* EXERCISE BRIEF *
Please print every record below exactly as it appears, but leave out the pictures.

BEGIN

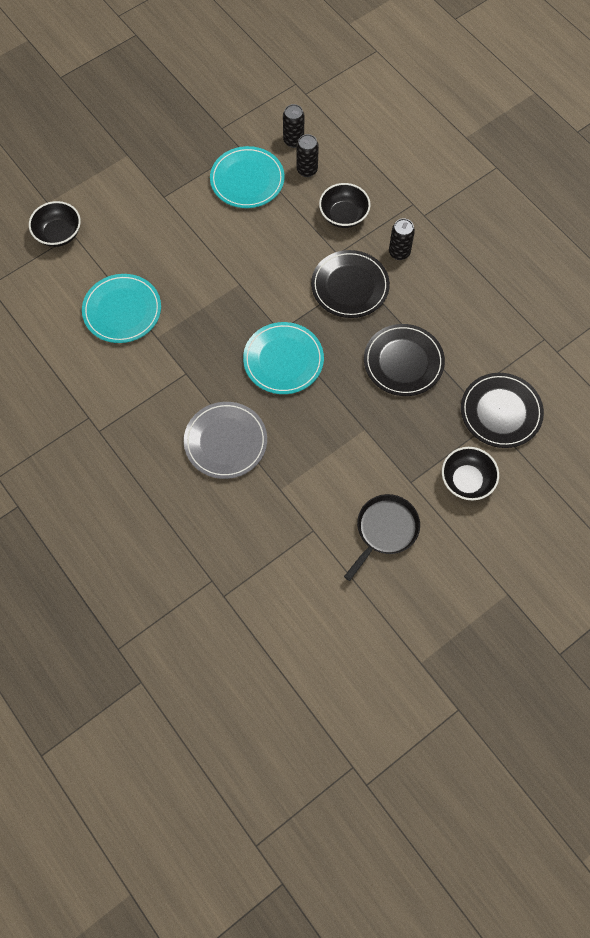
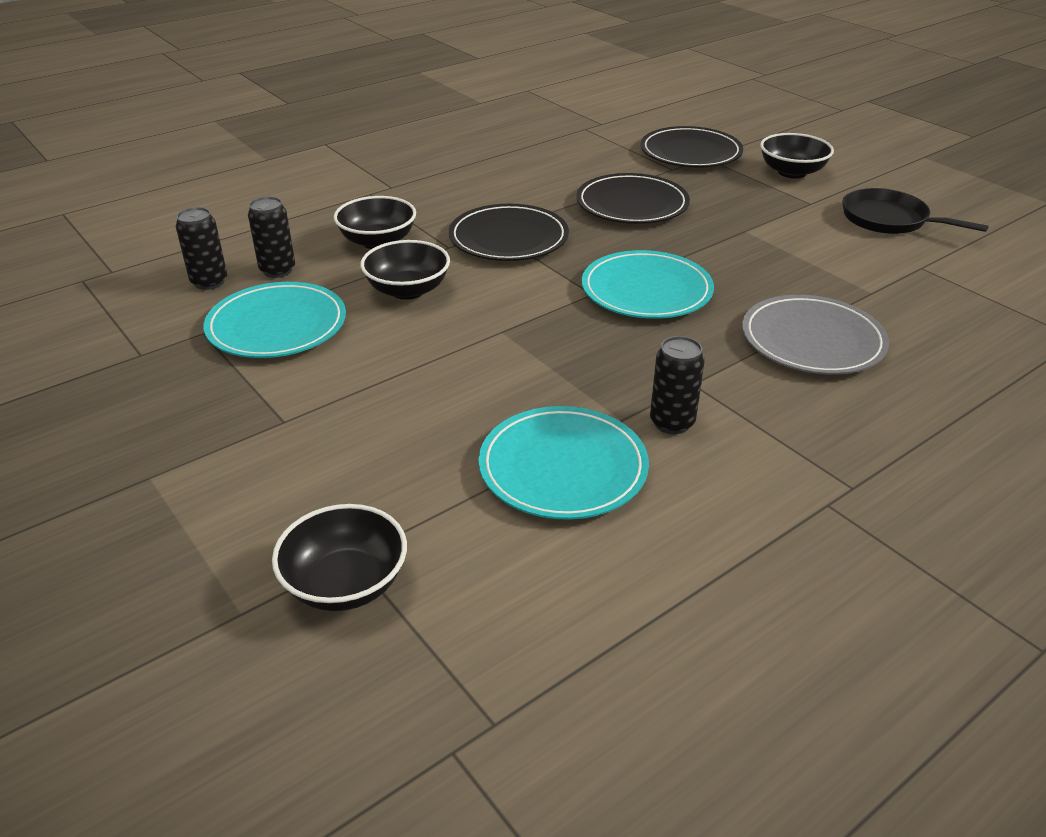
camera: 90 degrees left, 30 degrees down
(284, 236) = (407, 290): none -> black bowl
(399, 252) = (452, 204): black can -> black can (672, 423)

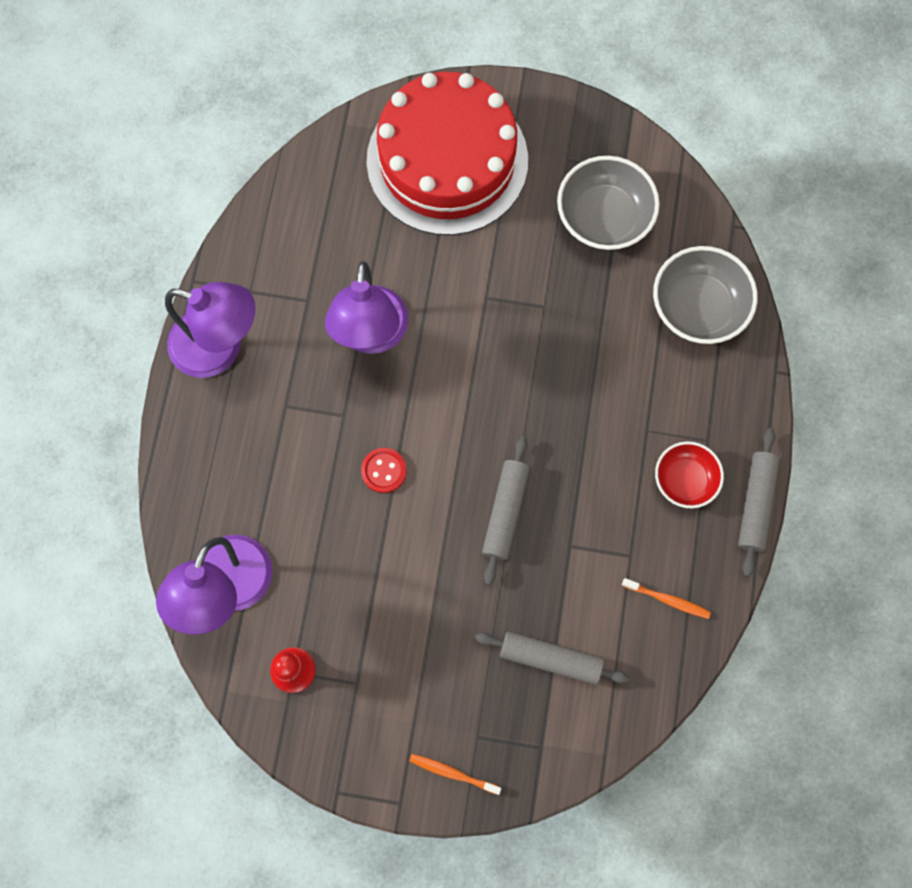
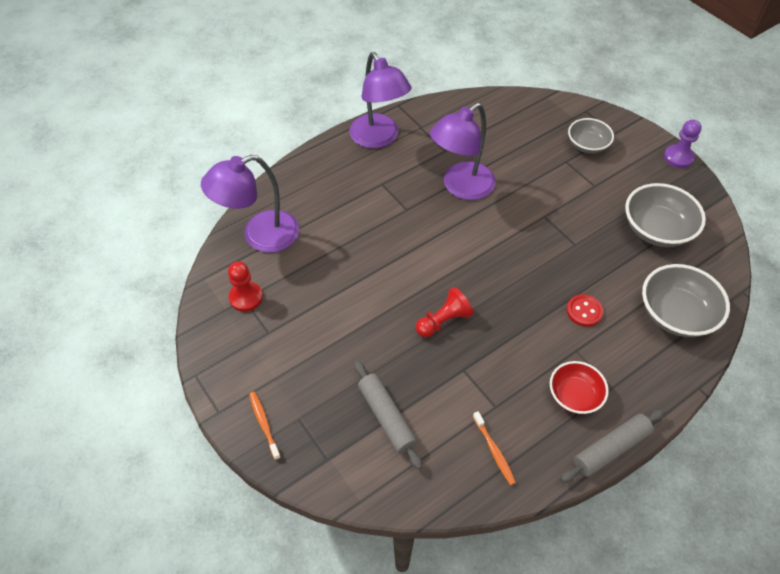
camera: 45 degrees right, 20 degrees down
(384, 471) = (399, 249): red button -> red button (584, 311)
(447, 160) = (587, 145): red cake -> grey bowl
(505, 512) = (443, 321): grey rolling pin -> red pawn
(549, 98) = (678, 157): none -> purple pawn

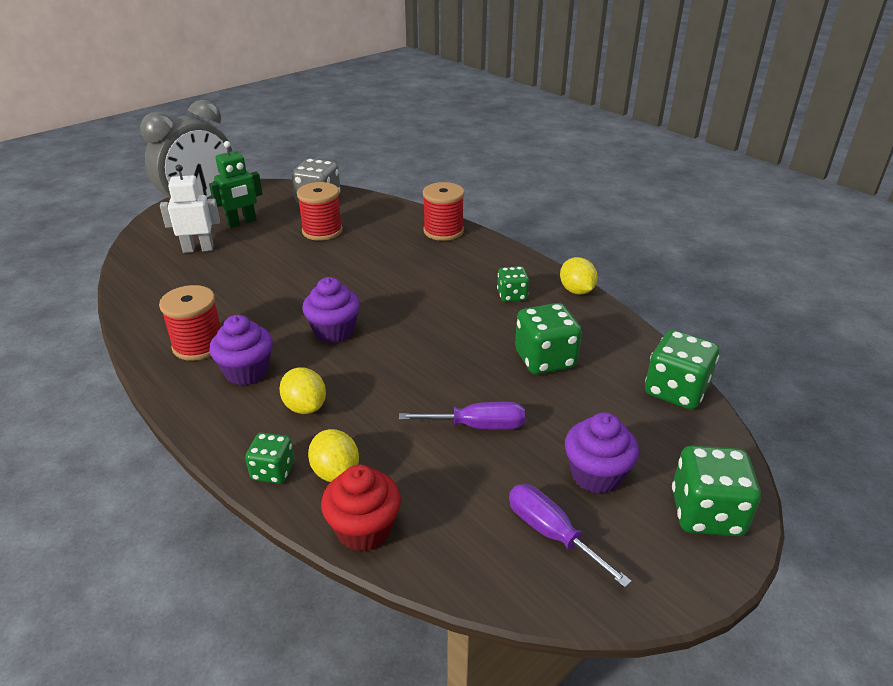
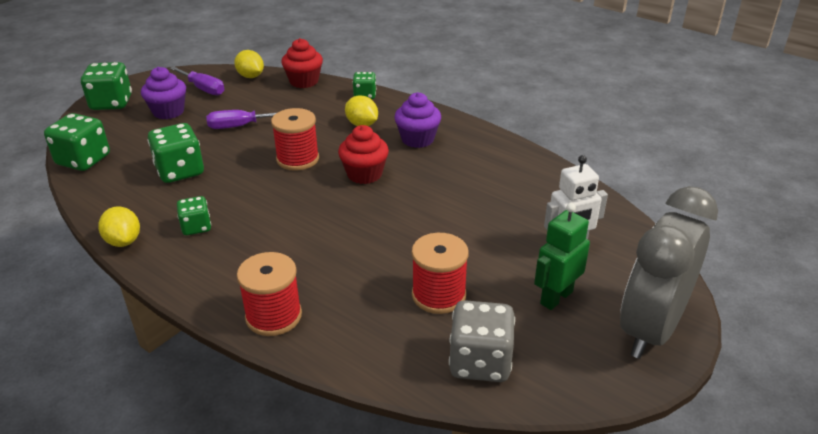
camera: 170 degrees right, 0 degrees up
(198, 345) = (470, 152): red spool -> red spool (298, 159)
(334, 331) = (364, 174): purple cupcake -> red cupcake
(335, 472) = (327, 98): yellow lemon -> yellow lemon (250, 76)

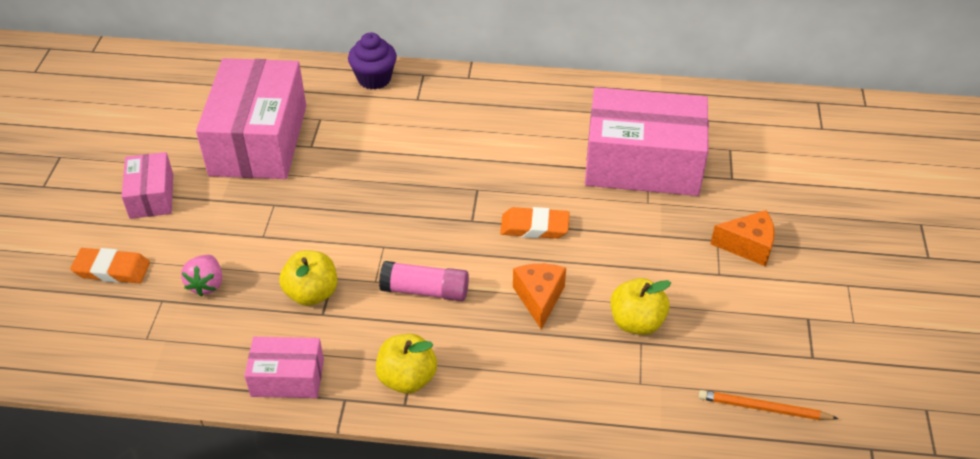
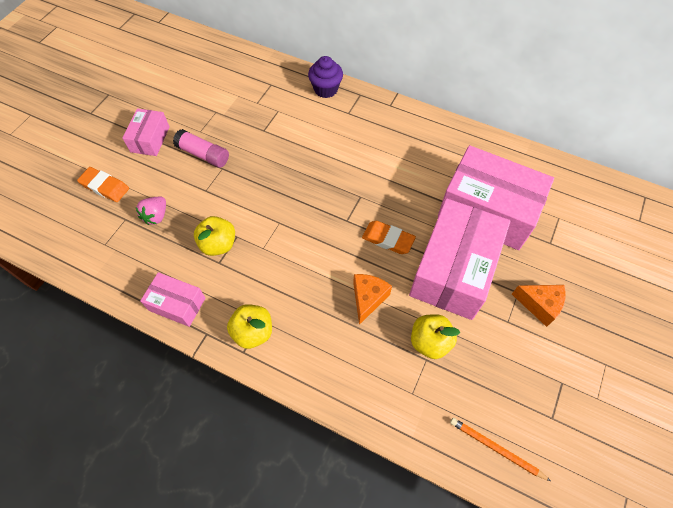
camera: 20 degrees right, 15 degrees up
(258, 140) = (232, 116): pink box -> pink box (453, 269)
(425, 291) = (292, 266): pink glue stick -> pink glue stick (203, 154)

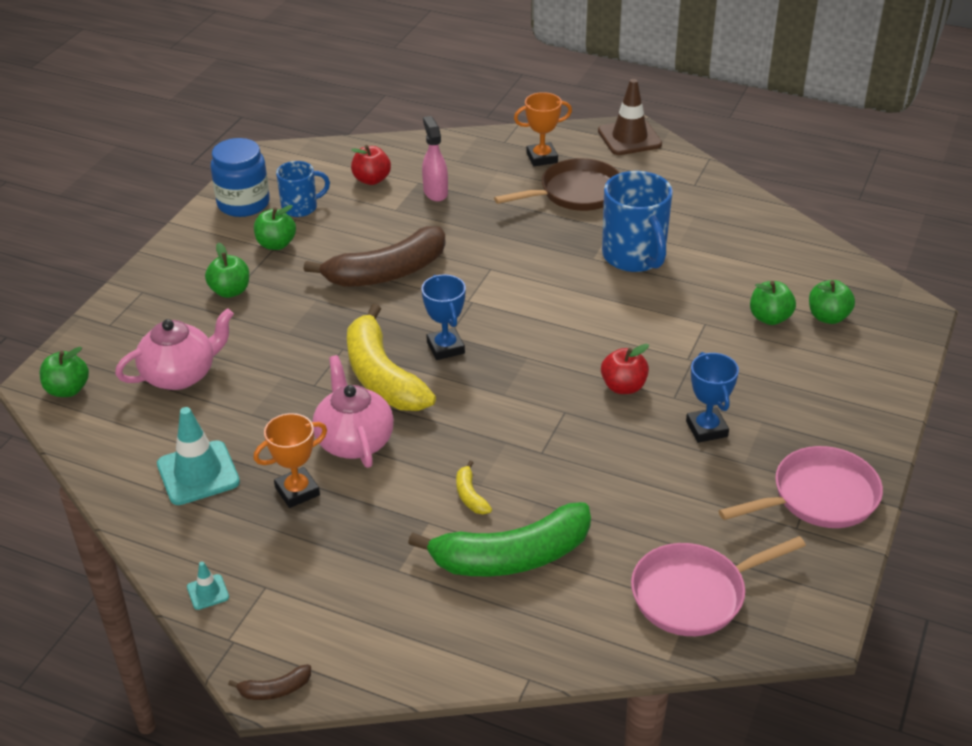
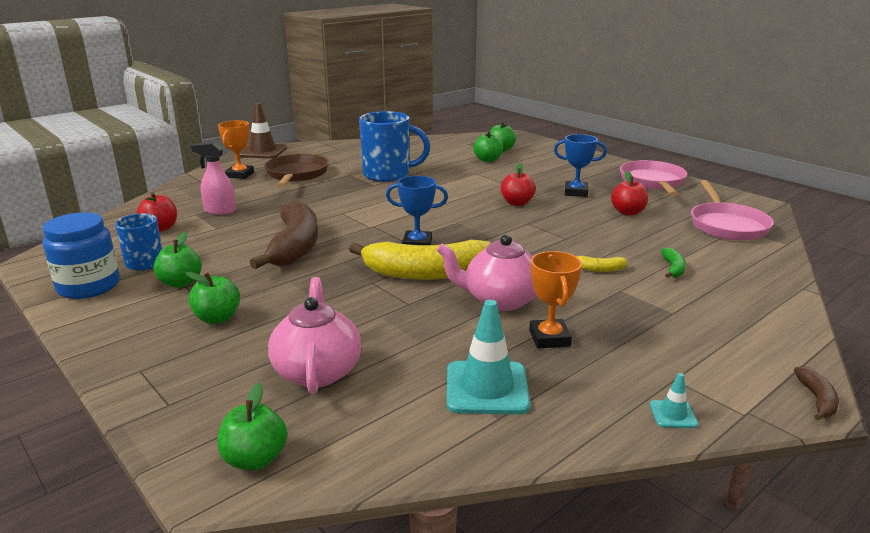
camera: 65 degrees left, 15 degrees down
(511, 557) = (673, 268): green banana -> green banana, size x0.41
(669, 491) = (628, 212): none -> red apple

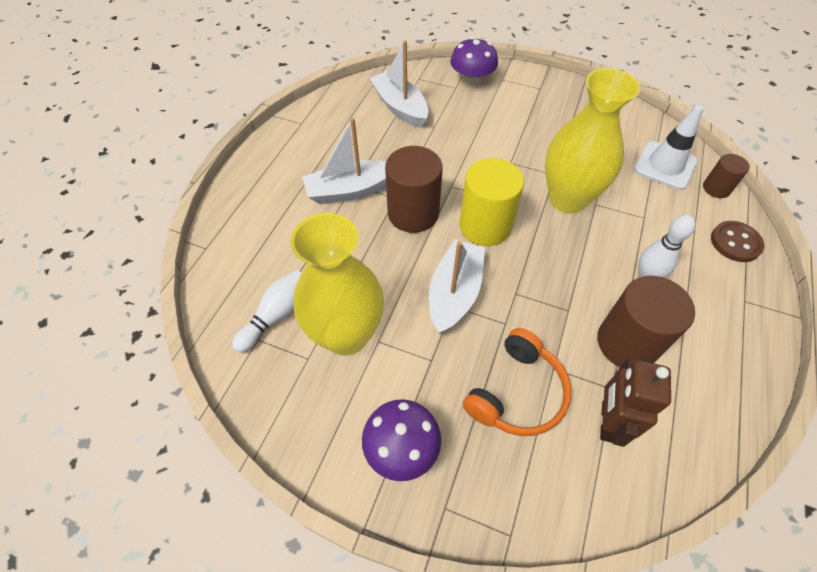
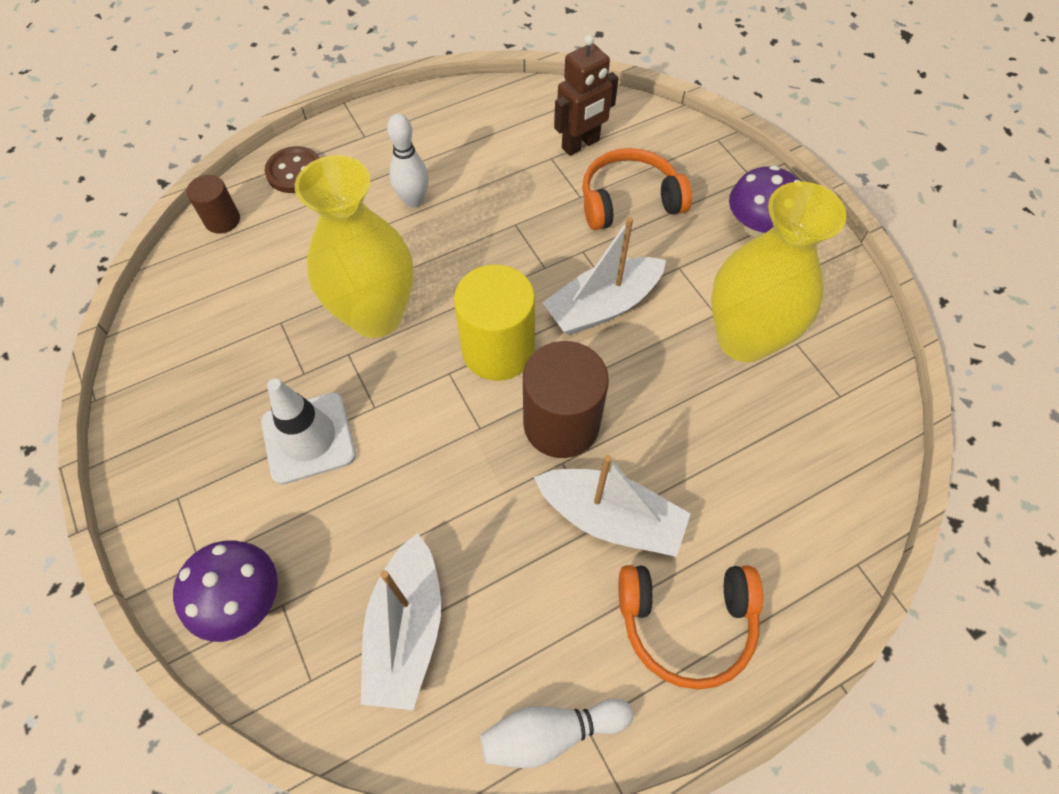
camera: 140 degrees left, 5 degrees up
(276, 315) = (807, 408): white bowling pin -> white bowling pin (551, 733)
(282, 174) = (686, 623): none -> orange headphones
(627, 343) = (499, 173): brown cylinder -> none
(665, 166) = (225, 275): white traffic cone -> white traffic cone (308, 438)

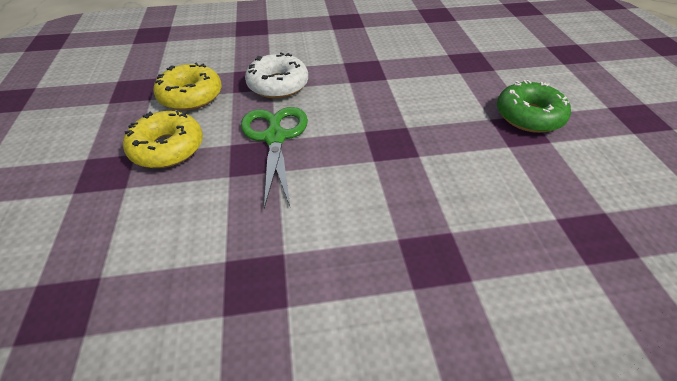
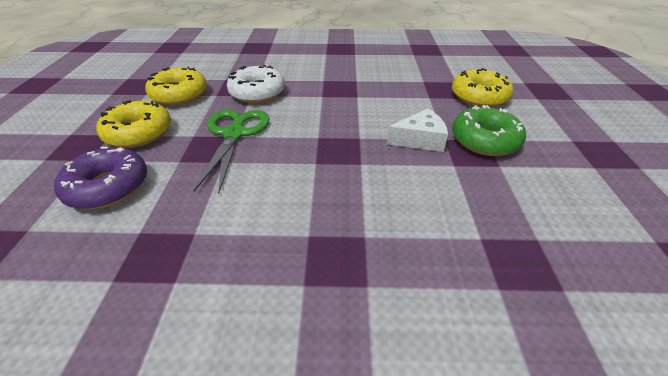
camera: 10 degrees right, 5 degrees down
(166, 216) = (108, 187): none -> purple donut
(467, 122) = (420, 139): none -> white cheese
(508, 67) = (479, 96): none -> yellow donut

END

* WRITTEN SOLUTION *
camera: 90 degrees left, 30 degrees down
(284, 236) = (407, 290): none -> black bowl
(399, 252) = (452, 204): black can -> black can (672, 423)

camera: 45 degrees right, 20 degrees down
(384, 471) = (399, 249): red button -> red button (584, 311)
(447, 160) = (587, 145): red cake -> grey bowl
(505, 512) = (443, 321): grey rolling pin -> red pawn
(549, 98) = (678, 157): none -> purple pawn

camera: 170 degrees right, 0 degrees up
(198, 345) = (470, 152): red spool -> red spool (298, 159)
(334, 331) = (364, 174): purple cupcake -> red cupcake
(335, 472) = (327, 98): yellow lemon -> yellow lemon (250, 76)

camera: 20 degrees right, 15 degrees up
(258, 140) = (232, 116): pink box -> pink box (453, 269)
(425, 291) = (292, 266): pink glue stick -> pink glue stick (203, 154)

camera: 65 degrees left, 15 degrees down
(511, 557) = (673, 268): green banana -> green banana, size x0.41
(669, 491) = (628, 212): none -> red apple

camera: 140 degrees left, 5 degrees up
(276, 315) = (807, 408): white bowling pin -> white bowling pin (551, 733)
(282, 174) = (686, 623): none -> orange headphones
(627, 343) = (499, 173): brown cylinder -> none
(665, 166) = (225, 275): white traffic cone -> white traffic cone (308, 438)

camera: 10 degrees right, 5 degrees down
(166, 216) = (108, 187): none -> purple donut
(467, 122) = (420, 139): none -> white cheese
(508, 67) = (479, 96): none -> yellow donut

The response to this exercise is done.